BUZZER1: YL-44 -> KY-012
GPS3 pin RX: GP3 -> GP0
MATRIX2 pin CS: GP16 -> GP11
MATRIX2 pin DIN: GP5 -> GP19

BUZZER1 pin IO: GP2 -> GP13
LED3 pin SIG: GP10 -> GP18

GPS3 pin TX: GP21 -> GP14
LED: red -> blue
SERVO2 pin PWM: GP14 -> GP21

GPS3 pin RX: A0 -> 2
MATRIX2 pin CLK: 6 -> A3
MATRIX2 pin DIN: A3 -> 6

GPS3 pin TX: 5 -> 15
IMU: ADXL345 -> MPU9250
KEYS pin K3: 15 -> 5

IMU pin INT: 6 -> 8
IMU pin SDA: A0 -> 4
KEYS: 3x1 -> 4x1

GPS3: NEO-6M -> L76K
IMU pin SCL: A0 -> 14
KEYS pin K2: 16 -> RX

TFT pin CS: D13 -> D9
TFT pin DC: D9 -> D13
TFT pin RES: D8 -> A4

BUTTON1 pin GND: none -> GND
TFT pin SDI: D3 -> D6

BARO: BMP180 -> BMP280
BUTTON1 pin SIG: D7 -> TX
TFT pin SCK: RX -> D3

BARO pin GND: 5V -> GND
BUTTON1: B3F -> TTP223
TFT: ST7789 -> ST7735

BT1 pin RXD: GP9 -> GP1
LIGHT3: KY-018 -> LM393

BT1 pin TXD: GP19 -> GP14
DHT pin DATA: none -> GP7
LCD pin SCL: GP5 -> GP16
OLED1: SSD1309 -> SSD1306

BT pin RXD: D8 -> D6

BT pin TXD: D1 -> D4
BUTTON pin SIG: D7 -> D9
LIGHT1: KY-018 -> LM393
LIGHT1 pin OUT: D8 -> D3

────

**WORK INSTRUCTIONS**
Print exactly the lines from the one with "LIGHT3: KY-018 -> LM393" through the end of the data, inclusive.

**TASK RESPONSE**
LIGHT3: KY-018 -> LM393

BT1 pin TXD: GP19 -> GP14
DHT pin DATA: none -> GP7
LCD pin SCL: GP5 -> GP16
OLED1: SSD1309 -> SSD1306

BT pin RXD: D8 -> D6

BT pin TXD: D1 -> D4
BUTTON pin SIG: D7 -> D9
LIGHT1: KY-018 -> LM393
LIGHT1 pin OUT: D8 -> D3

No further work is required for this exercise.